▶ Activity: Please convert the listing below into a Markdown table with two columns, No. and Text, giving each line its own numbered row. Skip blank lines and leave the pictures out.

▶ The data:
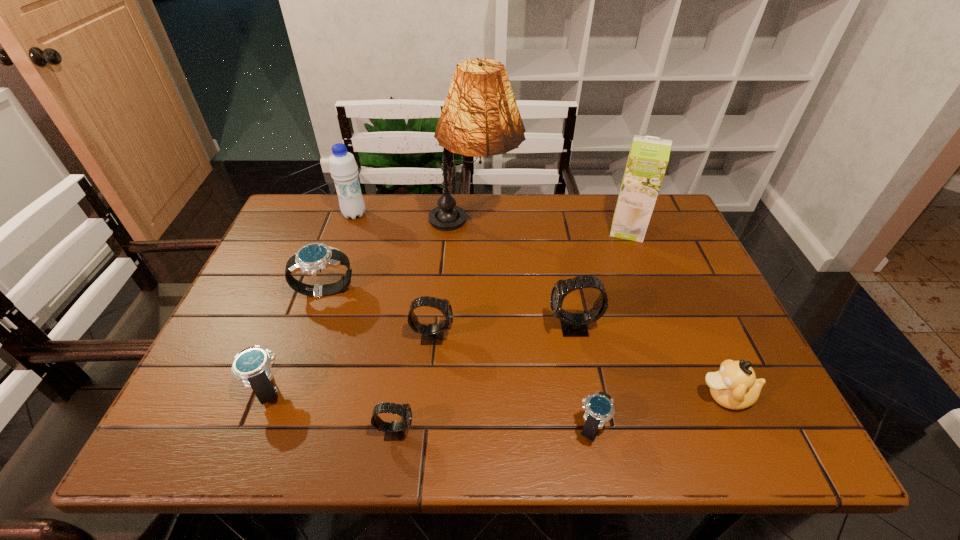
This screenshot has height=540, width=960. I want to click on the tallest object, so click(480, 117).

This screenshot has height=540, width=960. I want to click on green soya milk, so click(648, 158).

Find the location of a particular element. soya milk is located at coordinates (648, 158).

Identify the location of blue water bottle. The height and width of the screenshot is (540, 960). (343, 168).

I want to click on the eighth shortest object, so click(x=343, y=168).

In order to click on the biggest gray watch in this screenshot , I will do `click(573, 324)`.

Identify the location of the fourth tallest object. (573, 324).

The width and height of the screenshot is (960, 540). I want to click on the farthest watch, so click(x=313, y=258).

The height and width of the screenshot is (540, 960). Identify the location of the fourth farthest object. (313, 258).

Find the location of `the second biggest gray watch`. the second biggest gray watch is located at coordinates (432, 334).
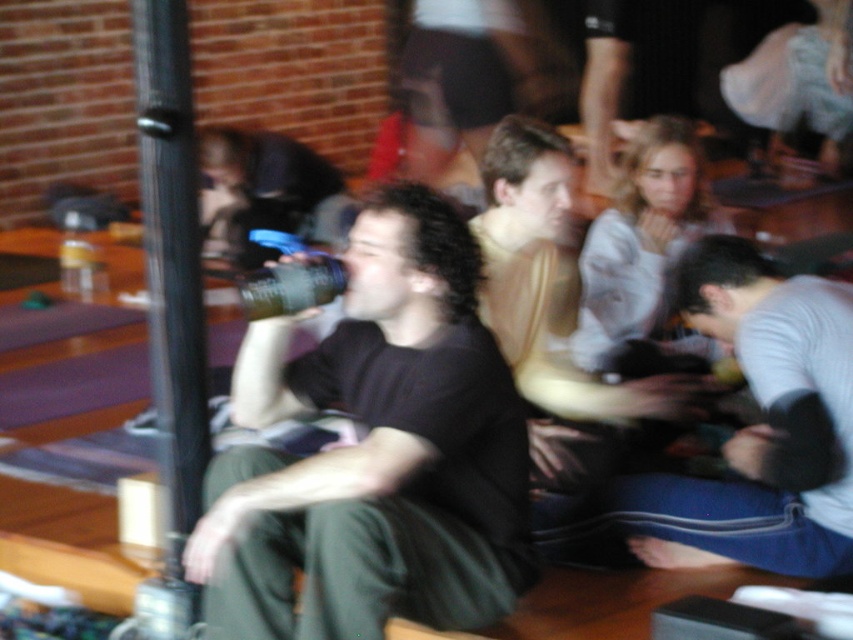
Question: Which object is farther from the camera taking this photo?

Choices:
 (A) black plastic pole at left
 (B) light brown leather jacket at center
 (C) black matte t-shirt at center
 (D) gray ribbed sweater at lower right

Answer: (B)

Question: Which point is farther to the camera?

Choices:
 (A) black plastic pole at left
 (B) black matte t-shirt at center

Answer: (A)

Question: Can you confirm if black matte t-shirt at center is smaller than gray ribbed sweater at lower right?

Choices:
 (A) no
 (B) yes

Answer: (A)

Question: In this image, where is light brown leather jacket at center located relative to black plastic pole at left?

Choices:
 (A) left
 (B) right

Answer: (B)

Question: Which point is farther to the camera?

Choices:
 (A) gray ribbed sweater at lower right
 (B) black matte t-shirt at center

Answer: (A)

Question: Where is black matte t-shirt at center located in relation to light brown leather jacket at center in the image?

Choices:
 (A) below
 (B) above

Answer: (A)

▶ Answer to this task:
| No. | Text |
|---|---|
| 1 | This screenshot has height=540, width=960. I want to click on the tallest object, so click(480, 117). |
| 2 | This screenshot has height=540, width=960. I want to click on green soya milk, so click(648, 158). |
| 3 | Find the location of a particular element. soya milk is located at coordinates (648, 158). |
| 4 | Identify the location of blue water bottle. The height and width of the screenshot is (540, 960). (343, 168). |
| 5 | I want to click on the eighth shortest object, so click(x=343, y=168). |
| 6 | In order to click on the biggest gray watch in this screenshot , I will do `click(573, 324)`. |
| 7 | Identify the location of the fourth tallest object. (573, 324). |
| 8 | The width and height of the screenshot is (960, 540). I want to click on the farthest watch, so click(x=313, y=258). |
| 9 | The height and width of the screenshot is (540, 960). Identify the location of the fourth farthest object. (313, 258). |
| 10 | Find the location of `the second biggest gray watch`. the second biggest gray watch is located at coordinates (432, 334). |
| 11 | Question: Which object is farther from the camera taking this photo? |
| 12 | Choices: |
| 13 |  (A) black plastic pole at left |
| 14 |  (B) light brown leather jacket at center |
| 15 |  (C) black matte t-shirt at center |
| 16 |  (D) gray ribbed sweater at lower right |
| 17 | Answer: (B) |
| 18 | Question: Which point is farther to the camera? |
| 19 | Choices: |
| 20 |  (A) black plastic pole at left |
| 21 |  (B) black matte t-shirt at center |
| 22 | Answer: (A) |
| 23 | Question: Can you confirm if black matte t-shirt at center is smaller than gray ribbed sweater at lower right? |
| 24 | Choices: |
| 25 |  (A) no |
| 26 |  (B) yes |
| 27 | Answer: (A) |
| 28 | Question: In this image, where is light brown leather jacket at center located relative to black plastic pole at left? |
| 29 | Choices: |
| 30 |  (A) left |
| 31 |  (B) right |
| 32 | Answer: (B) |
| 33 | Question: Which point is farther to the camera? |
| 34 | Choices: |
| 35 |  (A) gray ribbed sweater at lower right |
| 36 |  (B) black matte t-shirt at center |
| 37 | Answer: (A) |
| 38 | Question: Where is black matte t-shirt at center located in relation to light brown leather jacket at center in the image? |
| 39 | Choices: |
| 40 |  (A) below |
| 41 |  (B) above |
| 42 | Answer: (A) |